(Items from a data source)
Start of Block
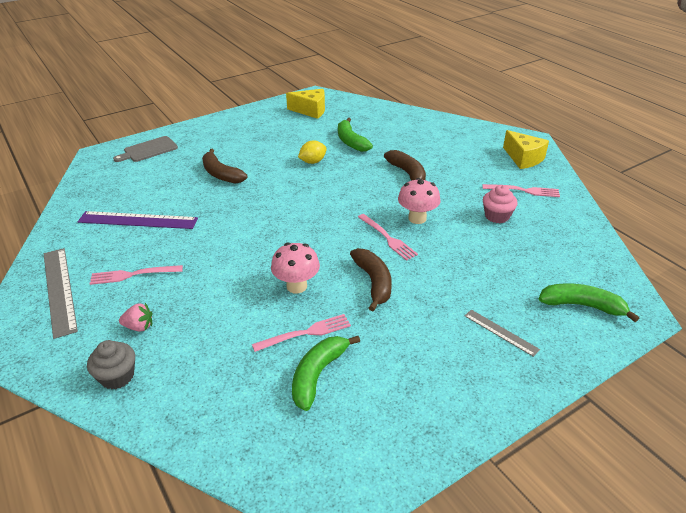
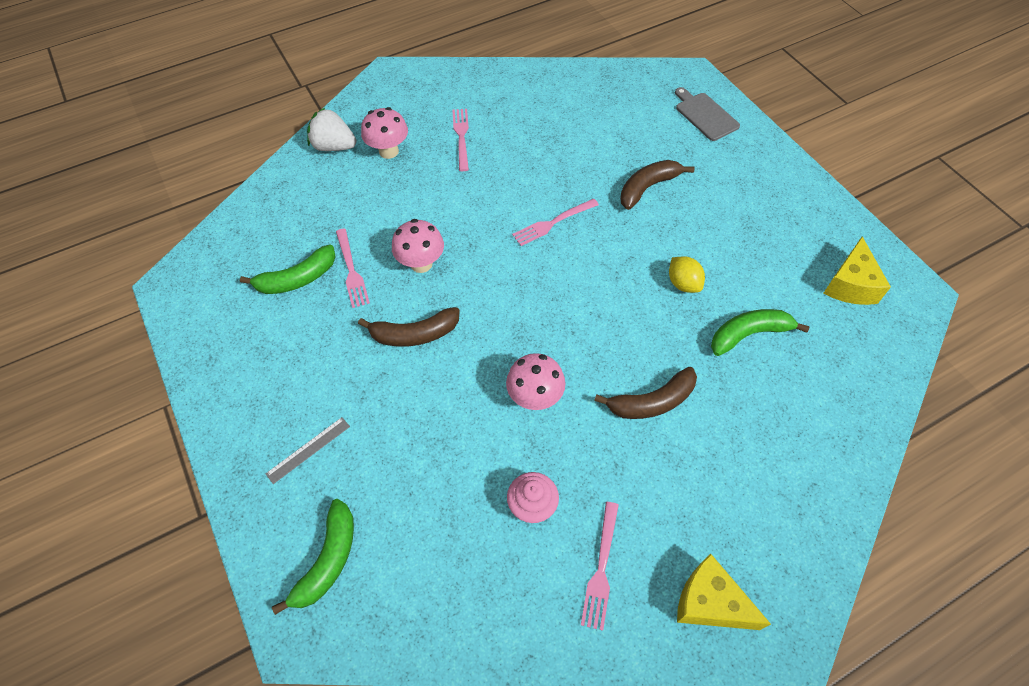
camera: 95 degrees right, 20 degrees up
(59, 290) = (448, 93): grey ruler -> none
(117, 376) = (334, 146): grey cupcake -> white strawberry
(138, 220) = (552, 127): purple ruler -> none
(139, 327) = (388, 151): pink strawberry -> pink mushroom
(318, 375) = (297, 279): green banana -> green banana turned 120 degrees clockwise
(388, 238) = (494, 357): pink fork -> pink fork (552, 223)
(523, 158) = (709, 602): yellow cheese -> yellow cheese turned 60 degrees clockwise

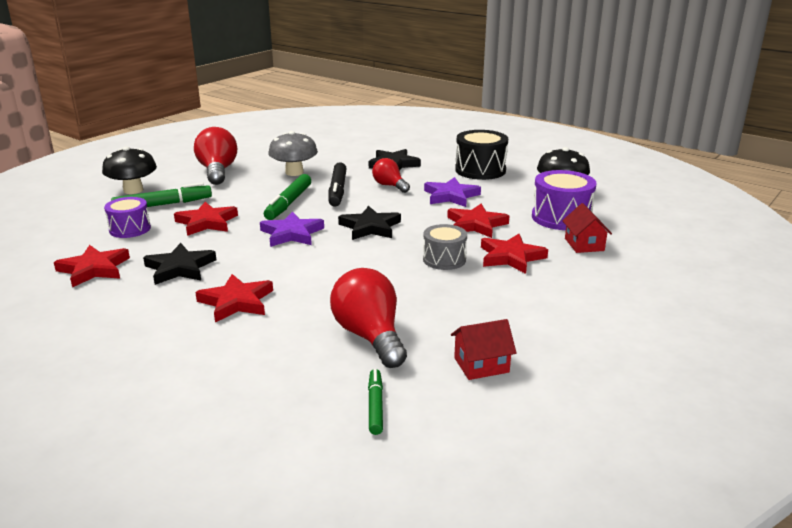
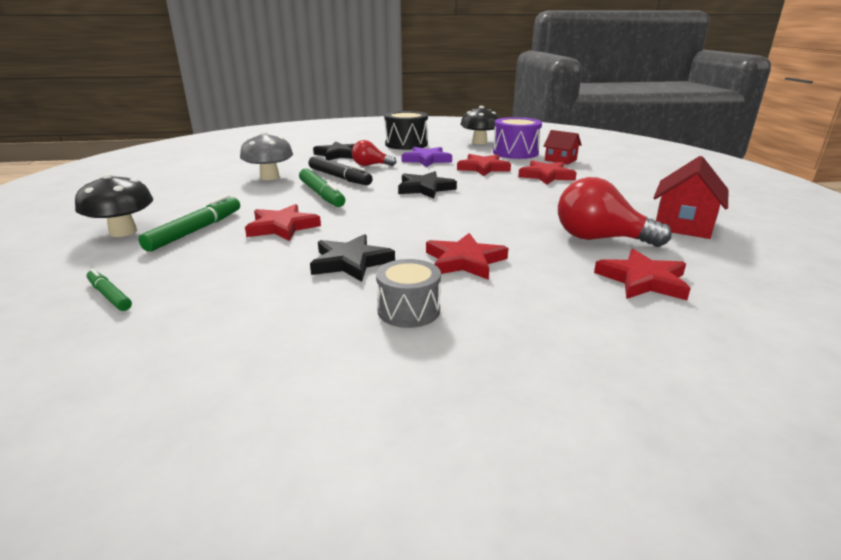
camera: 45 degrees left, 0 degrees up
(94, 269) = (260, 299): red star -> red star (643, 280)
(130, 229) = (210, 258): purple drum -> none
(218, 171) = (189, 195): red light bulb -> none
(292, 234) = (380, 209): purple star -> none
(375, 406) = (708, 268): green marker -> green marker (109, 295)
(444, 259) = (518, 188): grey drum -> grey drum (408, 310)
(481, 365) = (683, 225): red house -> red house, size x1.55

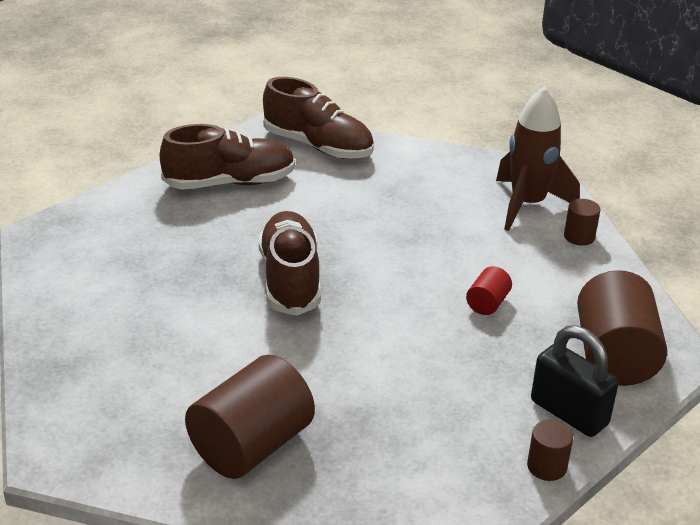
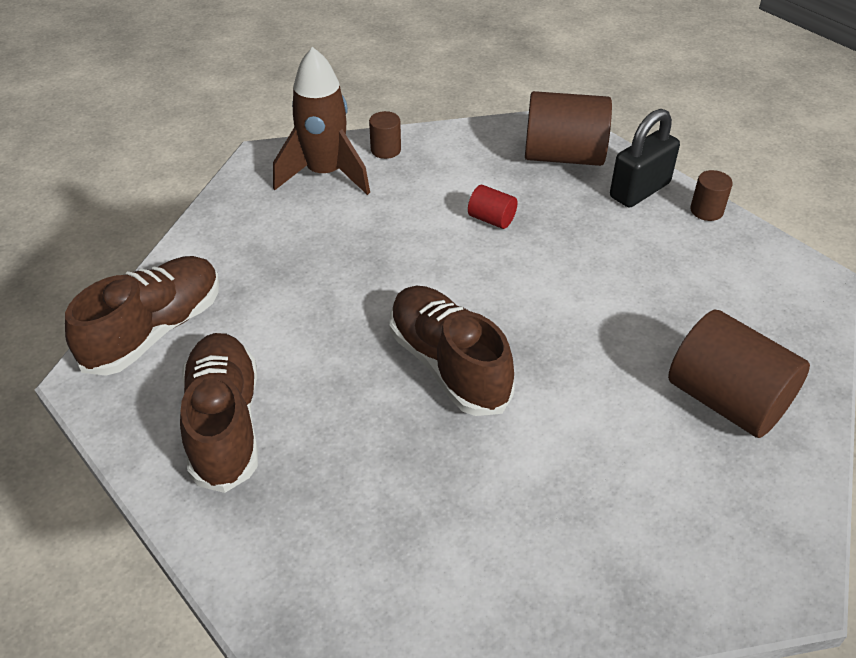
camera: 85 degrees left, 10 degrees up
(290, 279) = (448, 365): brown shoe -> brown shoe turned 60 degrees clockwise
End of Block
What lines in the records above include the string "left"? Copy each one.

Solution:
camera: 45 degrees left, 0 degrees up
camera: 85 degrees left, 10 degrees up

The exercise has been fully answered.